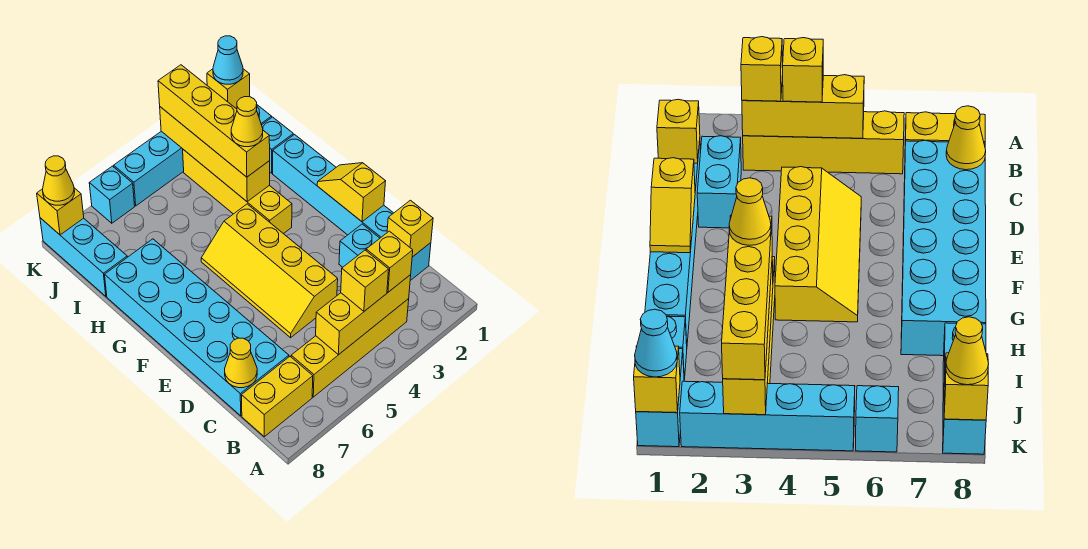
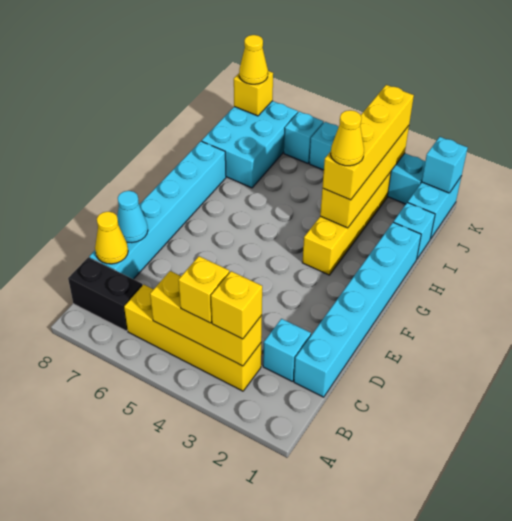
yellow brick B7:B8 level 1 -> black brick B7:B8 level 1
yellow brick C1 level 2 -> none
cyan brick C2:D2 level 1 -> cyan brick C2 level 1
cyan brick C7:H8 level 1 -> cyan brick C8:H8 level 1
yellow slope D4:G5 level 1 top 4 -> none
yellow slope E1:F1 level 2 top E -> none
cyan brick I8:K8 level 1 -> cyan brick I7:K8 level 1
yellow brick K1 level 2 -> cyan brick K1 level 2
cyan cone K1 level 3 -> cyan cone D8 level 2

Instructions for the task: Repeat all of the listing above word for word, and exclude the pictures.

Response to this exercise:
yellow brick B7:B8 level 1 -> black brick B7:B8 level 1
yellow brick C1 level 2 -> none
cyan brick C2:D2 level 1 -> cyan brick C2 level 1
cyan brick C7:H8 level 1 -> cyan brick C8:H8 level 1
yellow slope D4:G5 level 1 top 4 -> none
yellow slope E1:F1 level 2 top E -> none
cyan brick I8:K8 level 1 -> cyan brick I7:K8 level 1
yellow brick K1 level 2 -> cyan brick K1 level 2
cyan cone K1 level 3 -> cyan cone D8 level 2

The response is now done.